**REQUIRED ACTION:**
Make an exact copy of the records, and keep the pictures out of it.

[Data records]
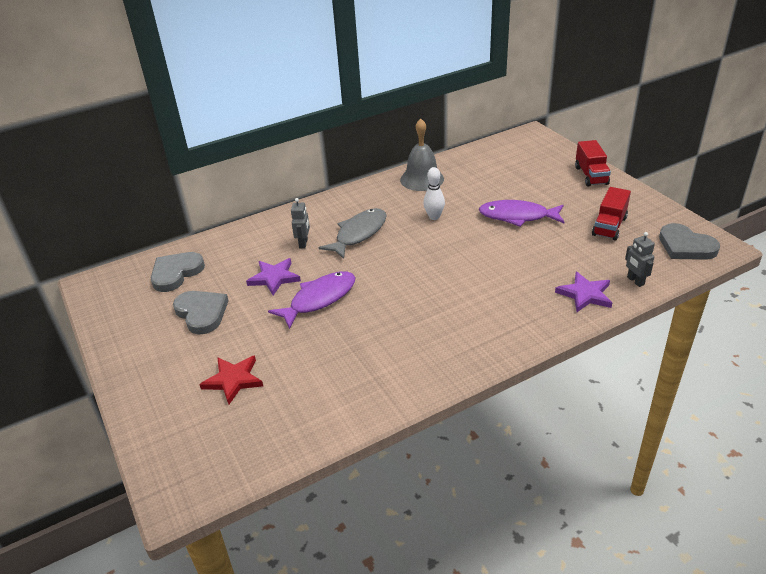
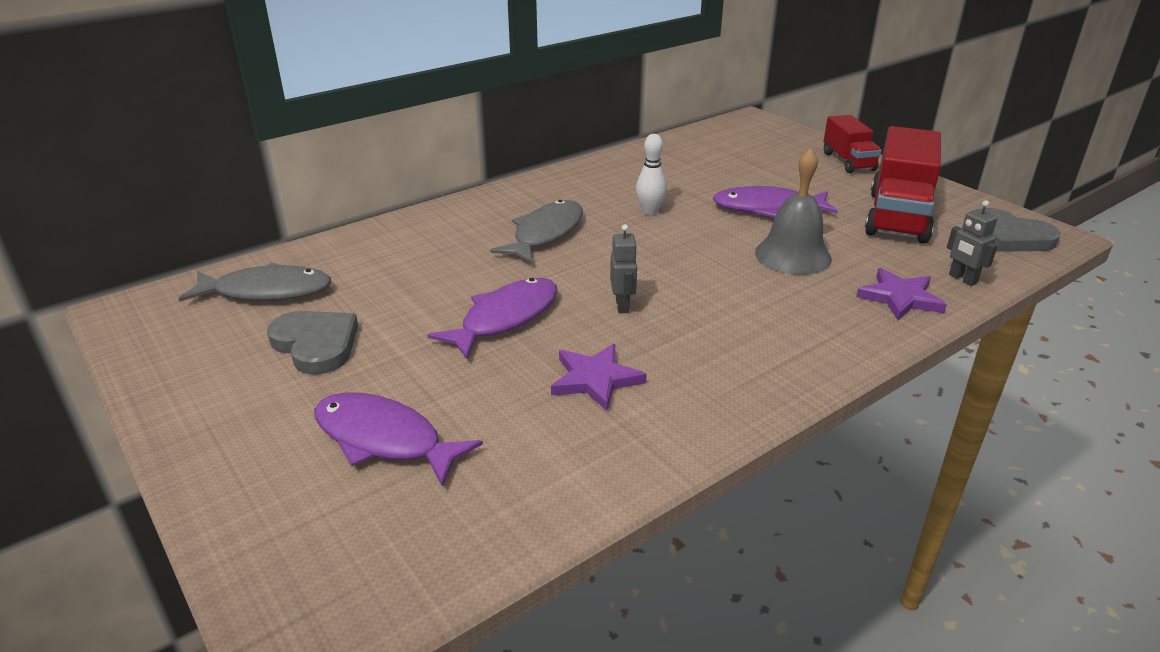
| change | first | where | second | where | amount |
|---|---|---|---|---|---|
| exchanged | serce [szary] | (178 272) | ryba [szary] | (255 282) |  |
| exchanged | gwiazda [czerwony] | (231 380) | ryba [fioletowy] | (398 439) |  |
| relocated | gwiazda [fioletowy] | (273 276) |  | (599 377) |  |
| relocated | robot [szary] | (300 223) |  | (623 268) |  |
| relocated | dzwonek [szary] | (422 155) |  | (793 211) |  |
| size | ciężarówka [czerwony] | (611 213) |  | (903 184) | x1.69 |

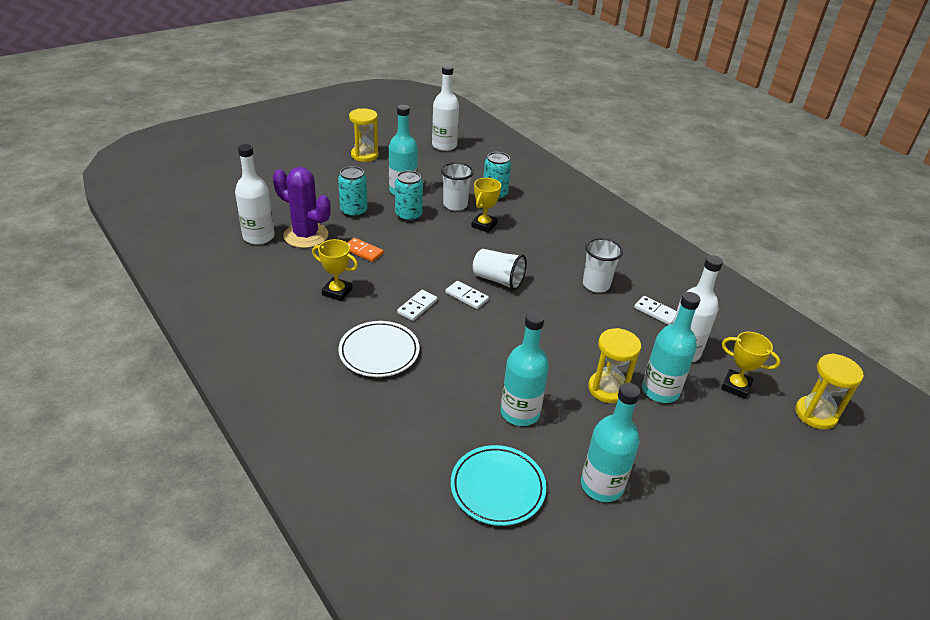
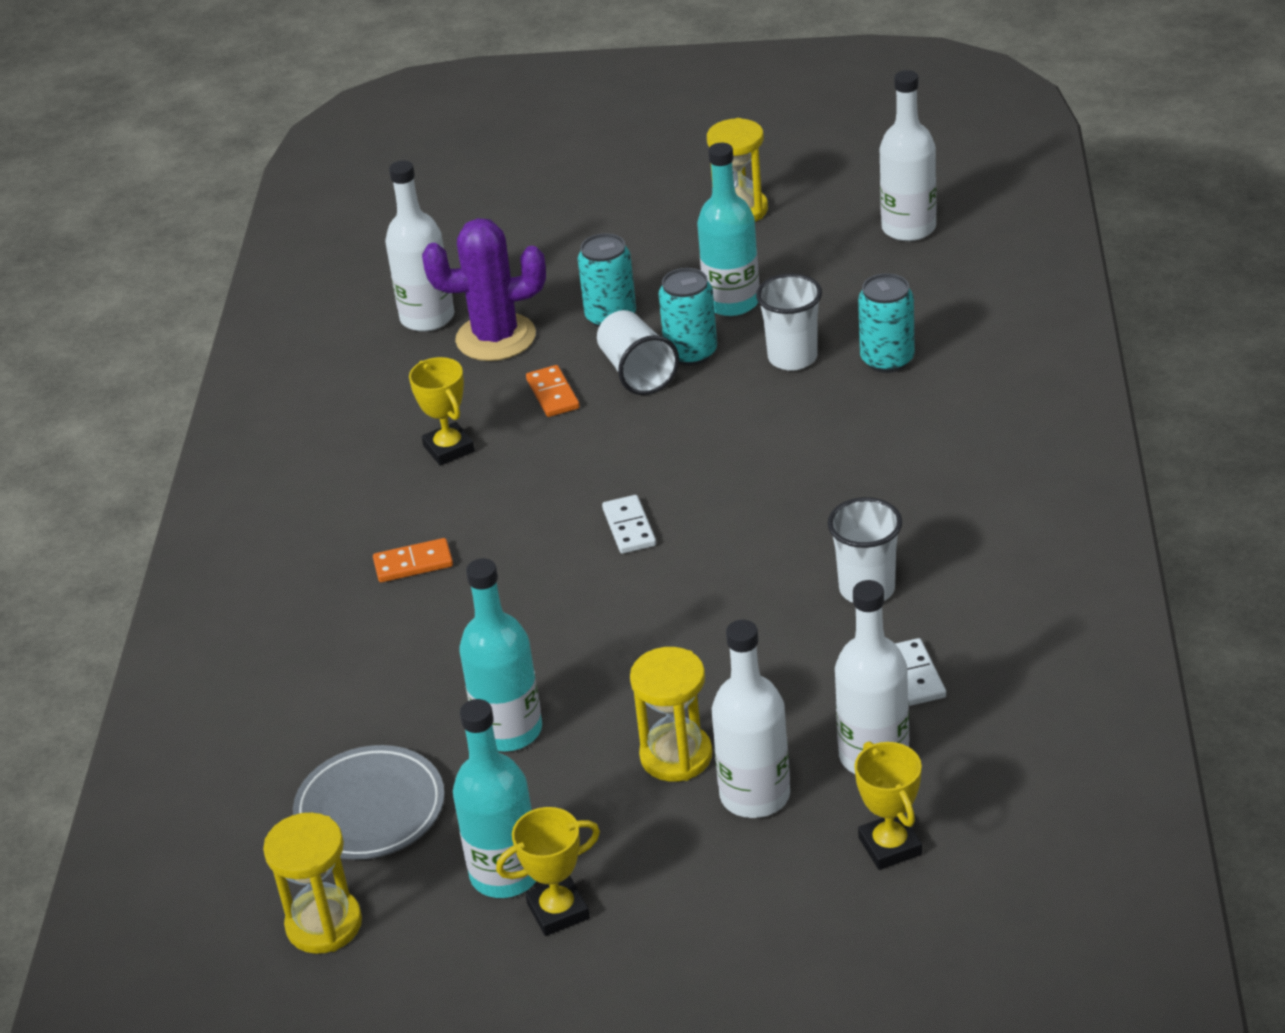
| change | first | where | second | where | amount |
|---|---|---|---|---|---|
| relocated | klepsydra [żółty] | (829 392) |  | (312 883) |  |
| colour | talerz [turkusowy] | (498 485) | talerz [szary] | (369 802) |  |
| exchanged | talerz [biały] | (379 349) | kostka domina [pomarańczowy] | (413 560) |  |
| spun | kaktus [fioletowy] | (302 207) |  | (484 289) | 75 degrees counterclockwise |
| relocated | puchar [żółty] | (486 205) |  | (548 871) |  |
| relocated | szklanka [biały] | (500 269) |  | (638 352) |  |
| colour | butelka [turkusowy] | (671 347) | butelka [biały] | (751 719) |  |
| missing | kostka domina [biały] | (417 305) |  |  |  |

**YOUR SOLUTION:**
| change | first | where | second | where | amount |
|---|---|---|---|---|---|
| exchanged | serce [szary] | (178 272) | ryba [szary] | (255 282) |  |
| exchanged | gwiazda [czerwony] | (231 380) | ryba [fioletowy] | (398 439) |  |
| relocated | gwiazda [fioletowy] | (273 276) |  | (599 377) |  |
| relocated | robot [szary] | (300 223) |  | (623 268) |  |
| relocated | dzwonek [szary] | (422 155) |  | (793 211) |  |
| size | ciężarówka [czerwony] | (611 213) |  | (903 184) | x1.69 |

| change | first | where | second | where | amount |
|---|---|---|---|---|---|
| relocated | klepsydra [żółty] | (829 392) |  | (312 883) |  |
| colour | talerz [turkusowy] | (498 485) | talerz [szary] | (369 802) |  |
| exchanged | talerz [biały] | (379 349) | kostka domina [pomarańczowy] | (413 560) |  |
| spun | kaktus [fioletowy] | (302 207) |  | (484 289) | 75 degrees counterclockwise |
| relocated | puchar [żółty] | (486 205) |  | (548 871) |  |
| relocated | szklanka [biały] | (500 269) |  | (638 352) |  |
| colour | butelka [turkusowy] | (671 347) | butelka [biały] | (751 719) |  |
| missing | kostka domina [biały] | (417 305) |  |  |  |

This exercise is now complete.